━━ THE DATA ━━
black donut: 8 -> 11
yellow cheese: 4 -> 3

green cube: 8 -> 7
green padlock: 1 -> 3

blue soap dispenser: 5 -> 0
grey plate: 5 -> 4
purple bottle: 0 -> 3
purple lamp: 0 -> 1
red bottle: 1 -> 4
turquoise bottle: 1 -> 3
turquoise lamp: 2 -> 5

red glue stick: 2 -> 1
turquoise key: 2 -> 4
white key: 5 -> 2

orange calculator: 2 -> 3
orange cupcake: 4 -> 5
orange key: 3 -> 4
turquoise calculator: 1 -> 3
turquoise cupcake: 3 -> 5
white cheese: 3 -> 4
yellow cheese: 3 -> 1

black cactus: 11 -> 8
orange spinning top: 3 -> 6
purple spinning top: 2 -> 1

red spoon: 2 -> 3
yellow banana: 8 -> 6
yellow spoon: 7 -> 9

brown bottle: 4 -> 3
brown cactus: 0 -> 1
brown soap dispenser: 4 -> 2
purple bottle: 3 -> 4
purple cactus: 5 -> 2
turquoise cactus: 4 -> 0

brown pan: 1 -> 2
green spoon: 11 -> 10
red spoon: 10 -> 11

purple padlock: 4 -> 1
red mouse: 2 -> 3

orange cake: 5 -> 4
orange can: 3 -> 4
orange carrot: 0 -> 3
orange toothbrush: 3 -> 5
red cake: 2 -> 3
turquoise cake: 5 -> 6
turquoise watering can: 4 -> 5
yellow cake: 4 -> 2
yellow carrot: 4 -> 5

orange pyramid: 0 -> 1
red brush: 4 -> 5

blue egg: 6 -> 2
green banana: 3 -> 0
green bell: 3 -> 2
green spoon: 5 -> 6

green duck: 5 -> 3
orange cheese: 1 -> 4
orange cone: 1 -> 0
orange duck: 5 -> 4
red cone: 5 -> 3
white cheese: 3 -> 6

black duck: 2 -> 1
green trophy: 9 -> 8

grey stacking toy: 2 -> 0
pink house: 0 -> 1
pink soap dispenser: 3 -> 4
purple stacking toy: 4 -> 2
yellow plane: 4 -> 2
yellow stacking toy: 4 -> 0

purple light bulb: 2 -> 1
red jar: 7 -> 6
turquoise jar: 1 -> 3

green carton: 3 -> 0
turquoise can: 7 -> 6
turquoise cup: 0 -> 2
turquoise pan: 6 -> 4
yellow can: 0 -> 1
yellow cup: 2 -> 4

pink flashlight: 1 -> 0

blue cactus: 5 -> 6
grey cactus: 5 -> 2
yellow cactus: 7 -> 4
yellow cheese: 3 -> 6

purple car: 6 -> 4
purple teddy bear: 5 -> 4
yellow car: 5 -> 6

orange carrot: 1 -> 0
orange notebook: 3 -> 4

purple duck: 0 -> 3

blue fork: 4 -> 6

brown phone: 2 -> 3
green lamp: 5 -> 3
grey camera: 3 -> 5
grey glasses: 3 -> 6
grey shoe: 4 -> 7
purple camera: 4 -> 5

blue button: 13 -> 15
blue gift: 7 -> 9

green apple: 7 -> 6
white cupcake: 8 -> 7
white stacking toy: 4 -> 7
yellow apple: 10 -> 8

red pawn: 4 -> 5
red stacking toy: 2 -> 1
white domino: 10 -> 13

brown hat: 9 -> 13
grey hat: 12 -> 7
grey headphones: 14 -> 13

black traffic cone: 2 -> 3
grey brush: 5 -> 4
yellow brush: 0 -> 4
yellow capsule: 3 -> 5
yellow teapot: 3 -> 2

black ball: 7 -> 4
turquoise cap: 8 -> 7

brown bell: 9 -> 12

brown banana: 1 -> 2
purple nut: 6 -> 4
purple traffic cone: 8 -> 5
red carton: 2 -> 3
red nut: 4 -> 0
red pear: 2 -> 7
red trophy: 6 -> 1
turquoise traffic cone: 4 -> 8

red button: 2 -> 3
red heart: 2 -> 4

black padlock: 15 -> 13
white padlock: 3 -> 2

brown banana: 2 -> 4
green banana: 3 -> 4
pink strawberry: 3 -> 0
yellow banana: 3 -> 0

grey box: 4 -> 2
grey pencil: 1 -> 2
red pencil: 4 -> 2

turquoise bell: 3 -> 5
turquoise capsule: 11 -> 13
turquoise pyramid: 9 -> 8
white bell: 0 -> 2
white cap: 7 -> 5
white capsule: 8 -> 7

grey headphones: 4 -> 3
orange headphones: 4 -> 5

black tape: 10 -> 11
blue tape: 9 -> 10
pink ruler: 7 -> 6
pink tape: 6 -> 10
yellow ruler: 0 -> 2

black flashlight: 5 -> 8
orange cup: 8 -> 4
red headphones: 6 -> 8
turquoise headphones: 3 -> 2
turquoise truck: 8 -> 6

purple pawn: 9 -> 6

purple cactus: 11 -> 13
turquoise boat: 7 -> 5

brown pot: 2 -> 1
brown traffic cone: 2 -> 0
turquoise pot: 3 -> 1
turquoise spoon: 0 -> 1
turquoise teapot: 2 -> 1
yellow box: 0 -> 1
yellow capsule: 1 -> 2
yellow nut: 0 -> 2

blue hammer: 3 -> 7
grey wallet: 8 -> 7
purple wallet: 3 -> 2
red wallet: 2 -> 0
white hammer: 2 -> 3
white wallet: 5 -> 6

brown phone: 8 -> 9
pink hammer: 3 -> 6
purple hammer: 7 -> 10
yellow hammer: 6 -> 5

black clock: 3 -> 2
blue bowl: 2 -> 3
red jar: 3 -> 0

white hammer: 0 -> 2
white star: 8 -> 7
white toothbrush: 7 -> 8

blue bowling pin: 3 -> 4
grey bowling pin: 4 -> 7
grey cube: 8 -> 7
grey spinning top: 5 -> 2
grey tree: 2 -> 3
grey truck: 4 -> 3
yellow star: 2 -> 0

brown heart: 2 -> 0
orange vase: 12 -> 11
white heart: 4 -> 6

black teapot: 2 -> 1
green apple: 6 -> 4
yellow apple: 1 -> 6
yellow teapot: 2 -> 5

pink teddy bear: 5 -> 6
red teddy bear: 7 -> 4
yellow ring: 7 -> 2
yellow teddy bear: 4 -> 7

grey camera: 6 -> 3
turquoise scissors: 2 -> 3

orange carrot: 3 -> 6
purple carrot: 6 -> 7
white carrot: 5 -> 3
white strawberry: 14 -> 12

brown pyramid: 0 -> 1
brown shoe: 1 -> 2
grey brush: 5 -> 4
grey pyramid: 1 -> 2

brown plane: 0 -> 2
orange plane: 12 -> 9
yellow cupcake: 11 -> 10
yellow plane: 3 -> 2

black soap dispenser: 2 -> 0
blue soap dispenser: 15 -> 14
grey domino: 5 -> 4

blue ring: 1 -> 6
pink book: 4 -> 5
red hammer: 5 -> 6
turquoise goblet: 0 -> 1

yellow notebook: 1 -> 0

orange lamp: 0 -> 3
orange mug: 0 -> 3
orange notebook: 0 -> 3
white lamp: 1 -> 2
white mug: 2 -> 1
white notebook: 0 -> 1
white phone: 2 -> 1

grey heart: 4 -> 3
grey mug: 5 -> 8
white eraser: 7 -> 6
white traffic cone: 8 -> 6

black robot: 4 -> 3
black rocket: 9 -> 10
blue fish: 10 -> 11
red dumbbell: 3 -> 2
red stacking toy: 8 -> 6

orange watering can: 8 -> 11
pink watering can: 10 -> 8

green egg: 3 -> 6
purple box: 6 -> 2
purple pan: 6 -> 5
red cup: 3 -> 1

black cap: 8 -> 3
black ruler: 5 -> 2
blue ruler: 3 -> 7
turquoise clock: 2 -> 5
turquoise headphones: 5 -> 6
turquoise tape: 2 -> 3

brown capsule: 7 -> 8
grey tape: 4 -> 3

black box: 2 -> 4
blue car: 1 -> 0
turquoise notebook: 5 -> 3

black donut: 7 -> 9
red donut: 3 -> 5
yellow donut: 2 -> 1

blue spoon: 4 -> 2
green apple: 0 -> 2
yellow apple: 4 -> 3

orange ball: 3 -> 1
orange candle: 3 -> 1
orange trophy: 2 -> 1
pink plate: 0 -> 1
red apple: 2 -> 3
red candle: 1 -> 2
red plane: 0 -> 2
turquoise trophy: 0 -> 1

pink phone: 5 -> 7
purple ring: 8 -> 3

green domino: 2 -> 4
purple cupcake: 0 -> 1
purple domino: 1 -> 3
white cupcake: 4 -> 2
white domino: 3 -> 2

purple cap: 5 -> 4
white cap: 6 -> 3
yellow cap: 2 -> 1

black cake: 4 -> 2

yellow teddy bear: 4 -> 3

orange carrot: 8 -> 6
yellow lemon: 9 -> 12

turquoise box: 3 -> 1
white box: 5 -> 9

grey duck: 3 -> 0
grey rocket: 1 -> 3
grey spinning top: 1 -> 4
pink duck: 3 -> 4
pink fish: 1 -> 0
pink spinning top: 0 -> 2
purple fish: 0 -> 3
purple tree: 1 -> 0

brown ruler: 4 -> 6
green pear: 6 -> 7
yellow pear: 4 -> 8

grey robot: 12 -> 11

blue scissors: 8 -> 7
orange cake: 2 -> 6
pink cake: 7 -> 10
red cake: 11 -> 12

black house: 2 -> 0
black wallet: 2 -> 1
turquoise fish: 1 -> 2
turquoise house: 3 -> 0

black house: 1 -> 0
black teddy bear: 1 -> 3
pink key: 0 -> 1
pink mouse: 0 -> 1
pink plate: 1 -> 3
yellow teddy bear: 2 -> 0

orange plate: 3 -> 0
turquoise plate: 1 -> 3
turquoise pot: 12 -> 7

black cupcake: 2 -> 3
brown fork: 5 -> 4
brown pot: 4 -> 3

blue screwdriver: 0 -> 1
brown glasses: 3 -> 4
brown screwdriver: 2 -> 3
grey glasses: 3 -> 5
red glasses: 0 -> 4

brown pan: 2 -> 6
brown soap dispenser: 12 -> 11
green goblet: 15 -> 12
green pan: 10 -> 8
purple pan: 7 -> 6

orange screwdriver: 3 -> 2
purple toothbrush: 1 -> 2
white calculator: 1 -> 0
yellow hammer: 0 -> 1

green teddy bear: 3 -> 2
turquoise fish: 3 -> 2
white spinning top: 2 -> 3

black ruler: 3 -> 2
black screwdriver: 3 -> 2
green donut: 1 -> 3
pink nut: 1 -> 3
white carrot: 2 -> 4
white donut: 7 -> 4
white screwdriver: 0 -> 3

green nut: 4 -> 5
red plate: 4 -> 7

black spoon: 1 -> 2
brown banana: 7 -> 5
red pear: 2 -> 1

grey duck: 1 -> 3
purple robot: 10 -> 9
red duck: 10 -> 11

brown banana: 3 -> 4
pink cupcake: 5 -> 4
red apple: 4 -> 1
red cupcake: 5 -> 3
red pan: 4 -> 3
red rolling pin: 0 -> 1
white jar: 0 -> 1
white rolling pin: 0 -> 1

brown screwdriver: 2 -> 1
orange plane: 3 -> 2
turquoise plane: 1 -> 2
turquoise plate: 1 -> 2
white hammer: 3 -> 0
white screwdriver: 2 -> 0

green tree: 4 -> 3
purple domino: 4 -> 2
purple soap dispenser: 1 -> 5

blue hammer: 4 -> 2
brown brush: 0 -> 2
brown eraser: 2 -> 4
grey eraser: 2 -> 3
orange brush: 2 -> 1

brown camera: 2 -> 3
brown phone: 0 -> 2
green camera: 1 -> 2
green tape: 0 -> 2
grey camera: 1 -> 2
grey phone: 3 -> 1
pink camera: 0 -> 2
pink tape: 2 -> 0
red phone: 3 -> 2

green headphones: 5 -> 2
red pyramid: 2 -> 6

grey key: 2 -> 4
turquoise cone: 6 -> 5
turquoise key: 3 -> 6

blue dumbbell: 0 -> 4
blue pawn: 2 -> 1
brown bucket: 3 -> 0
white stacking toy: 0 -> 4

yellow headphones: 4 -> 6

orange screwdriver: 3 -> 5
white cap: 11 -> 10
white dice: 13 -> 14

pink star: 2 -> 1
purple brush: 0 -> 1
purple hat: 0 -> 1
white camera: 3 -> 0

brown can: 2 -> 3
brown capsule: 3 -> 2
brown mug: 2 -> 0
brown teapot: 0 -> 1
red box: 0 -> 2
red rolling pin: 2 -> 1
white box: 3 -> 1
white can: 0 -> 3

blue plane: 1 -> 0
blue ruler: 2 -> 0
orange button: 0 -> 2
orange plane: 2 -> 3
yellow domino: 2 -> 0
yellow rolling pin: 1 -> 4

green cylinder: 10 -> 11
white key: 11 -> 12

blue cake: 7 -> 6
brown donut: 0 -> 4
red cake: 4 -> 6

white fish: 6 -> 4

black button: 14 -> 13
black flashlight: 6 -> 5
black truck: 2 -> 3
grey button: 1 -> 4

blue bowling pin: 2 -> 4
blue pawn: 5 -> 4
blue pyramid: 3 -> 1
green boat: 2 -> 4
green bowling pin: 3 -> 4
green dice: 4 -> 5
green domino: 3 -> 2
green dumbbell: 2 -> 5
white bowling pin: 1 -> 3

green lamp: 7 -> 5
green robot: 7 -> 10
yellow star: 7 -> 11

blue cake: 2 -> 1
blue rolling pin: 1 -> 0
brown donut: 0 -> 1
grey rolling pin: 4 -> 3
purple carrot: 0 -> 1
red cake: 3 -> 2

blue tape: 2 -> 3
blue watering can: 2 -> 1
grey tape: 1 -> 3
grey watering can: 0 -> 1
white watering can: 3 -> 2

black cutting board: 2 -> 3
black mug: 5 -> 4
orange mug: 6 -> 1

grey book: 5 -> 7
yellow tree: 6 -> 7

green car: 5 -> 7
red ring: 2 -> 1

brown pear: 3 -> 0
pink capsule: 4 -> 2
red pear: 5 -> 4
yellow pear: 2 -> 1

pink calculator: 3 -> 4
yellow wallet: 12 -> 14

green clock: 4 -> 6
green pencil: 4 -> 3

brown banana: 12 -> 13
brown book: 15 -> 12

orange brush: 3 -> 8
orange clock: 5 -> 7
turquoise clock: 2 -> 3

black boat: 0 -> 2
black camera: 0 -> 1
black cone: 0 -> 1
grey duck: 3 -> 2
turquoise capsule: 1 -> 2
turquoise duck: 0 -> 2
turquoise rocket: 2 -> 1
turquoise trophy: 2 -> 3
━━━
_WORK ITEM_
One number is the whole answer: how many lines in the records contain "house".

_RESPONSE_
4